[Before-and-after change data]
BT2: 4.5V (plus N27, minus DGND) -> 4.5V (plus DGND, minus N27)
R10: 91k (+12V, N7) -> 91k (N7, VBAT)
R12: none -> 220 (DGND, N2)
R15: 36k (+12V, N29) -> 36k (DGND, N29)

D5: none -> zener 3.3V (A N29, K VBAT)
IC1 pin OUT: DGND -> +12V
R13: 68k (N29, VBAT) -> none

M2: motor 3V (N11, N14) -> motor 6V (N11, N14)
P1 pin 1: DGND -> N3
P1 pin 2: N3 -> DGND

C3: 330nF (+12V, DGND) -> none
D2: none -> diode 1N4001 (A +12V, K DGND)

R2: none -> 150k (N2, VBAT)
* * *
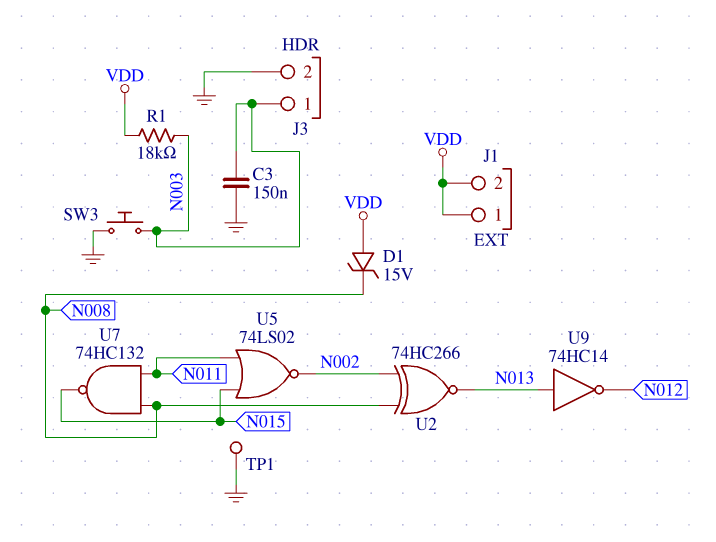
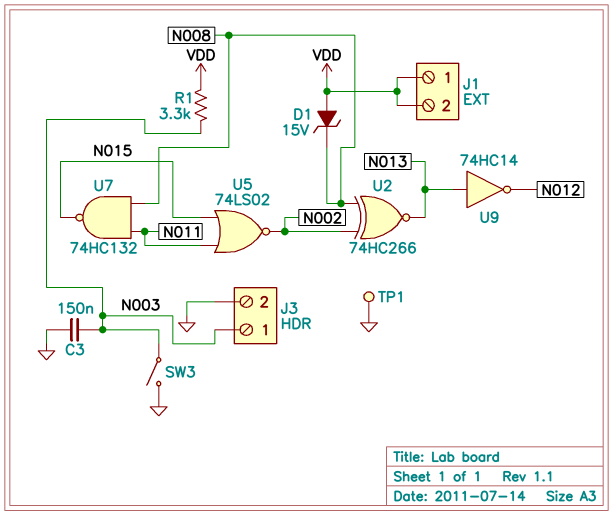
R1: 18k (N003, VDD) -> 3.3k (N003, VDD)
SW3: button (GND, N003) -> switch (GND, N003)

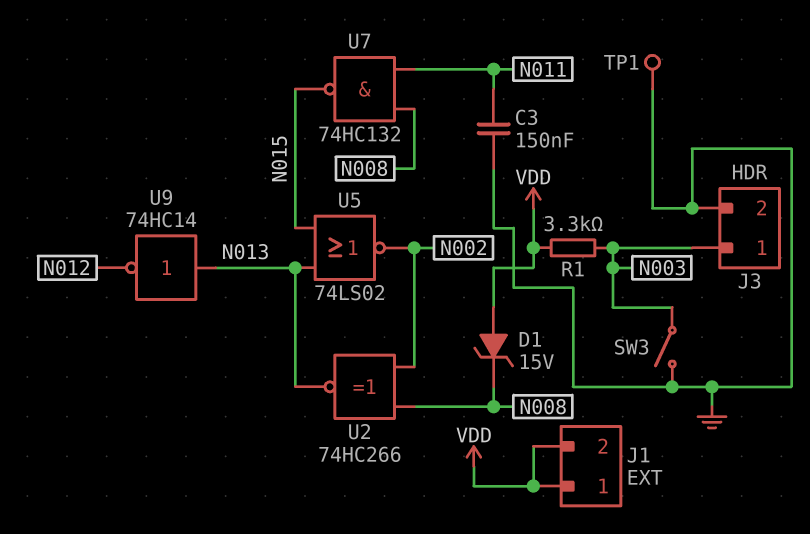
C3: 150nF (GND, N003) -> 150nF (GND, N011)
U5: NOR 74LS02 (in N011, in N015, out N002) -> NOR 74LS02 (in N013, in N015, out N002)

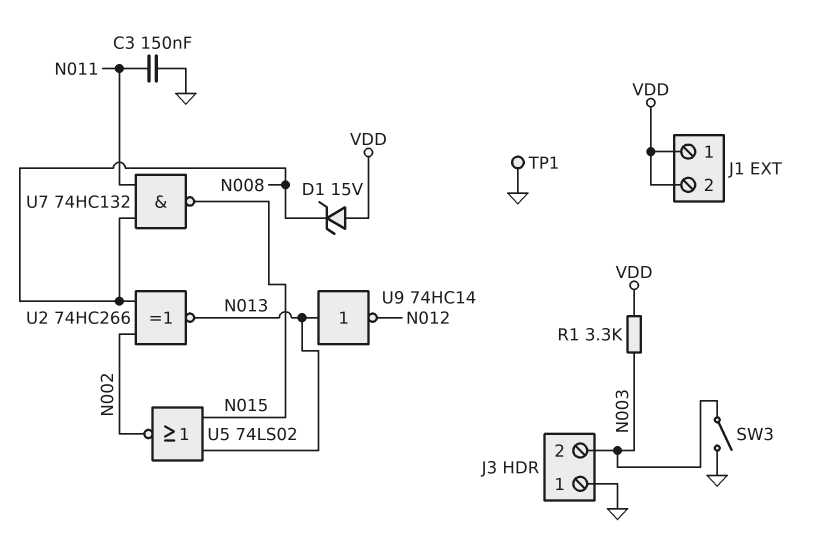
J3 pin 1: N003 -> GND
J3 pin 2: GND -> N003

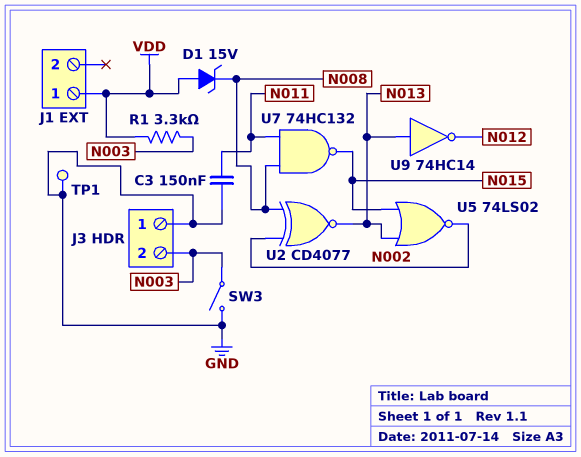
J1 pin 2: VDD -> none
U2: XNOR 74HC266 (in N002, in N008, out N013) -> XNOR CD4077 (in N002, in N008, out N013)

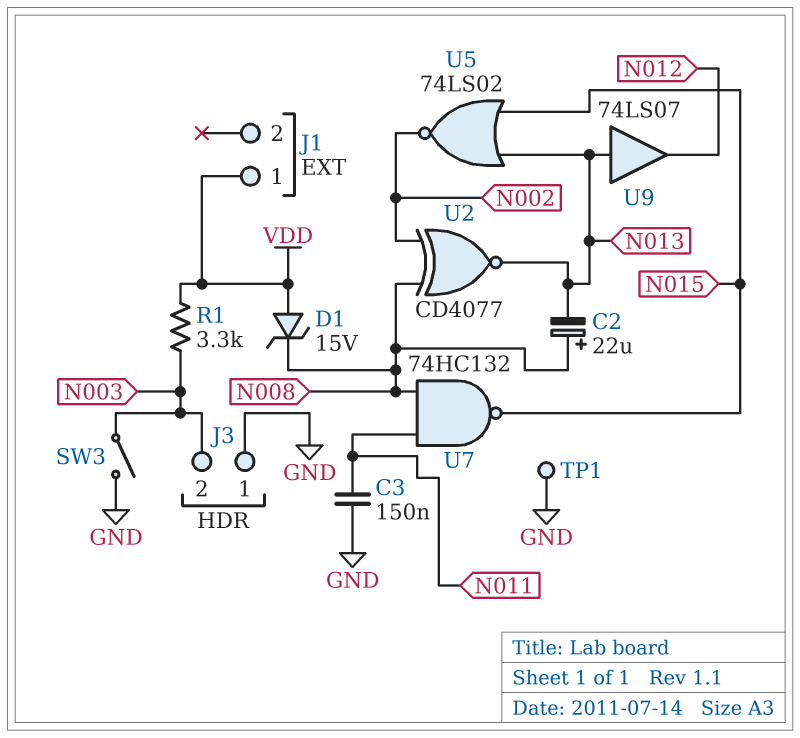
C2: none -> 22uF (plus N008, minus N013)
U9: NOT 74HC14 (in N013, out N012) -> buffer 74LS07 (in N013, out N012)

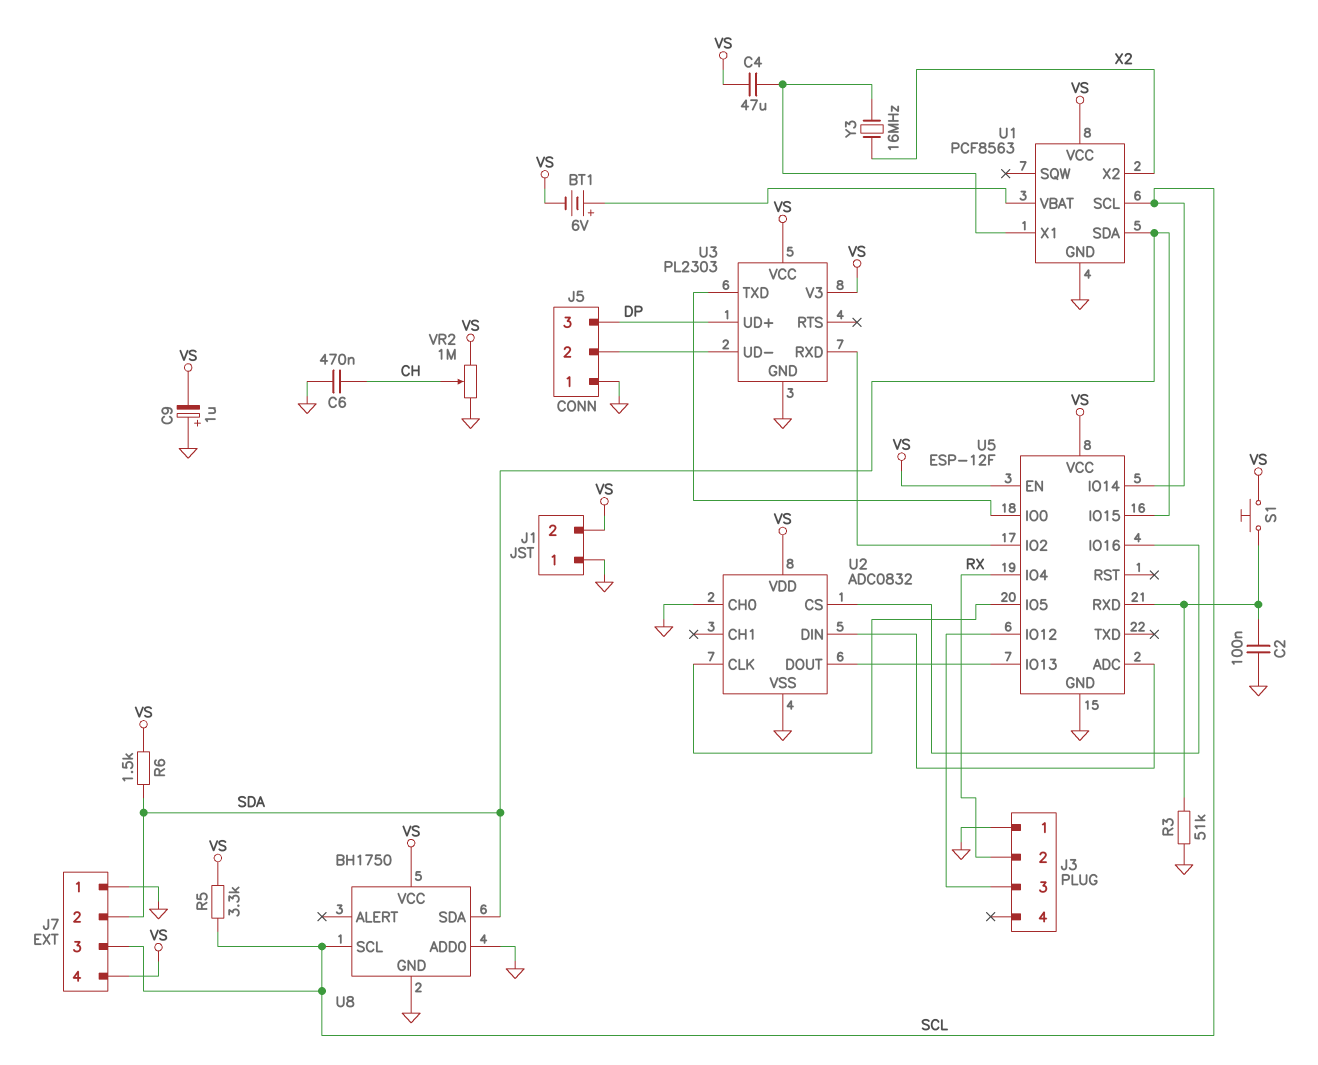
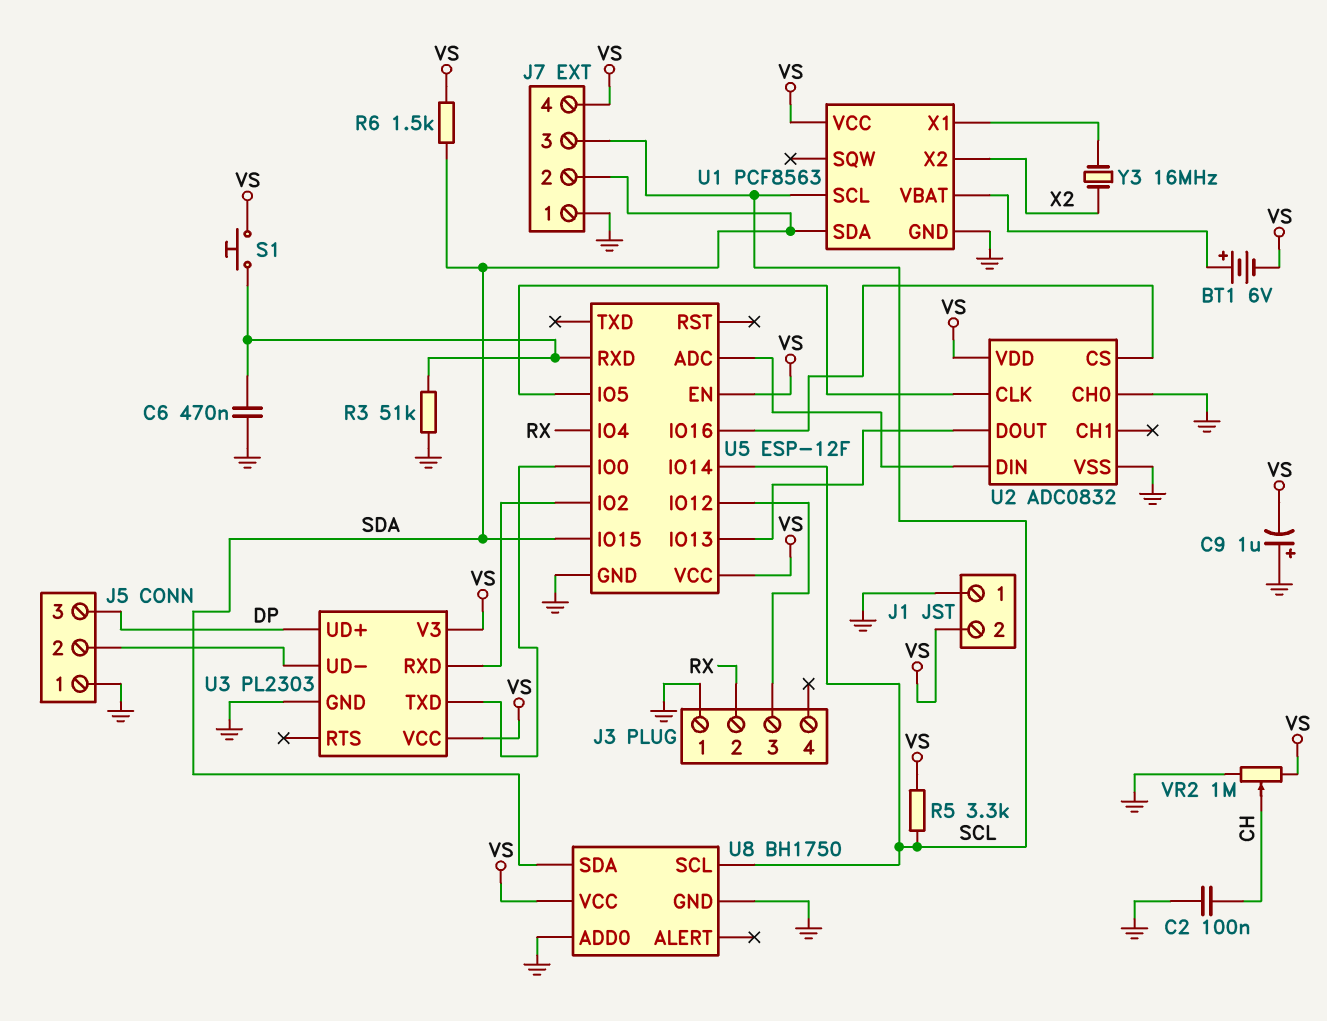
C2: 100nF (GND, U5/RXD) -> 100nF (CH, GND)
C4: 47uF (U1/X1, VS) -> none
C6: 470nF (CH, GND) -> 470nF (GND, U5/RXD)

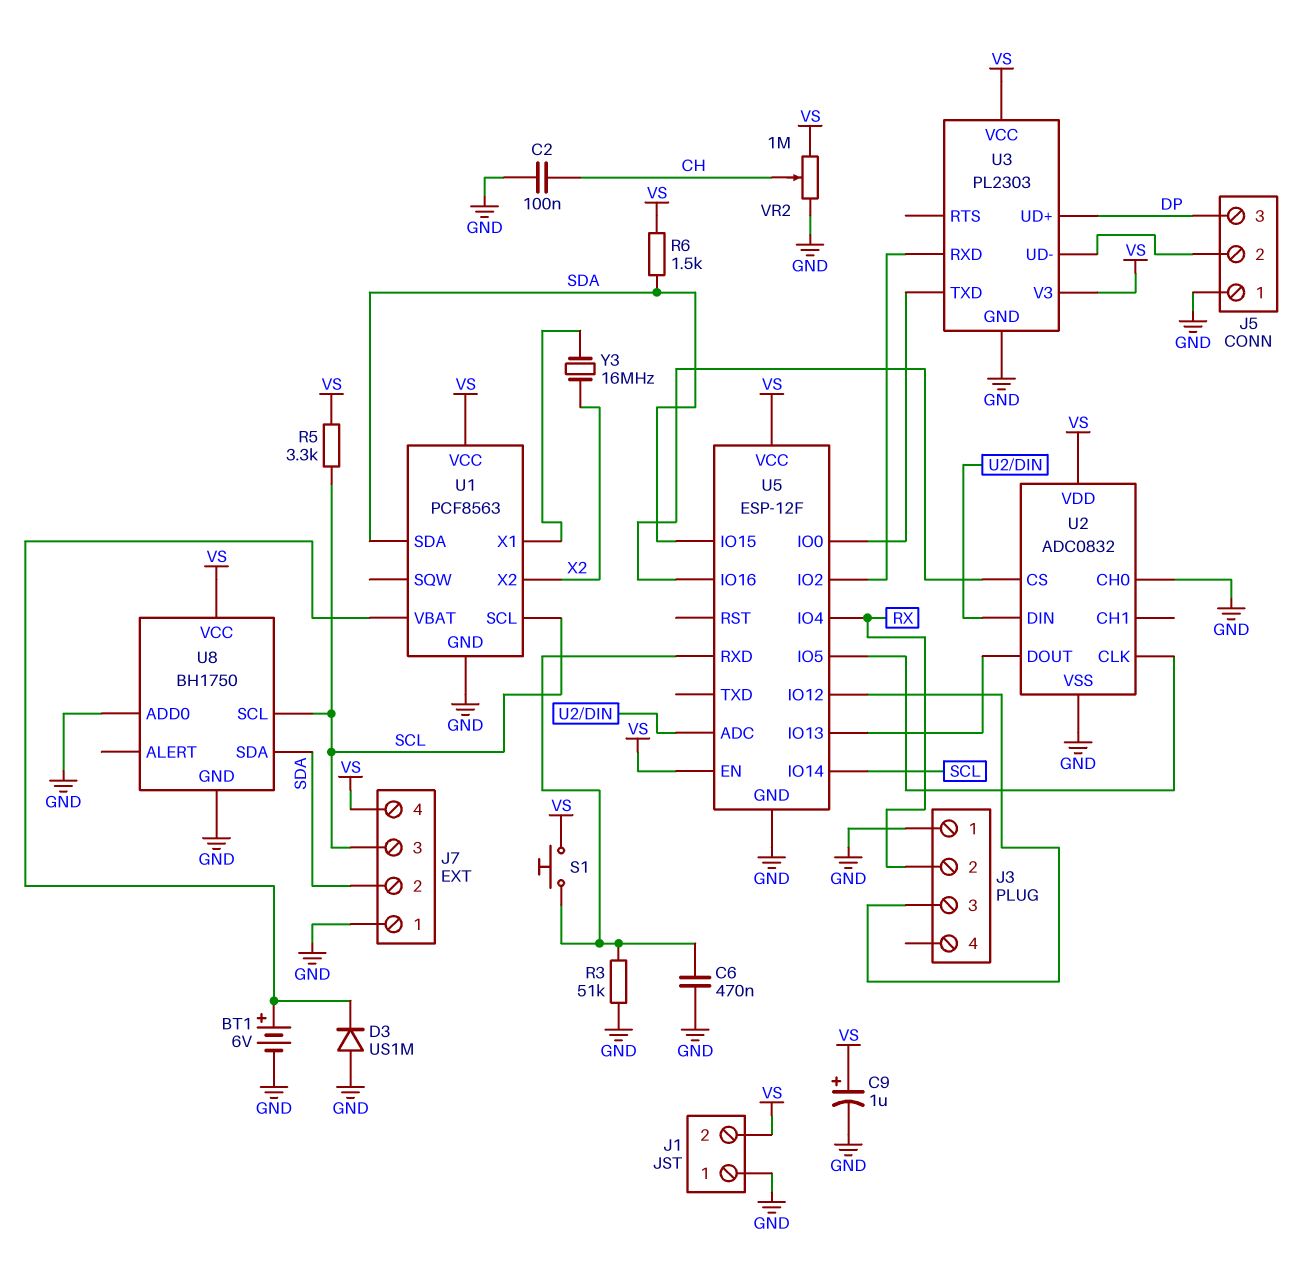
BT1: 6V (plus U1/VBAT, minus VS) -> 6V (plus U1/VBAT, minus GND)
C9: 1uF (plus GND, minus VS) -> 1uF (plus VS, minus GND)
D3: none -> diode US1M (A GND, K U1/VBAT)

● What to do: Between and including the line with "U2: XNOR 74HC266" and the line with "C6: 470nF (CH, GND) -> 470nF (GND, U5/RXD)", repeat every line exactly as it appears above, with pictures left out.

● Solution to this task:
U2: XNOR 74HC266 (in N002, in N008, out N013) -> XNOR CD4077 (in N002, in N008, out N013)

C2: none -> 22uF (plus N008, minus N013)
U9: NOT 74HC14 (in N013, out N012) -> buffer 74LS07 (in N013, out N012)

C2: 100nF (GND, U5/RXD) -> 100nF (CH, GND)
C4: 47uF (U1/X1, VS) -> none
C6: 470nF (CH, GND) -> 470nF (GND, U5/RXD)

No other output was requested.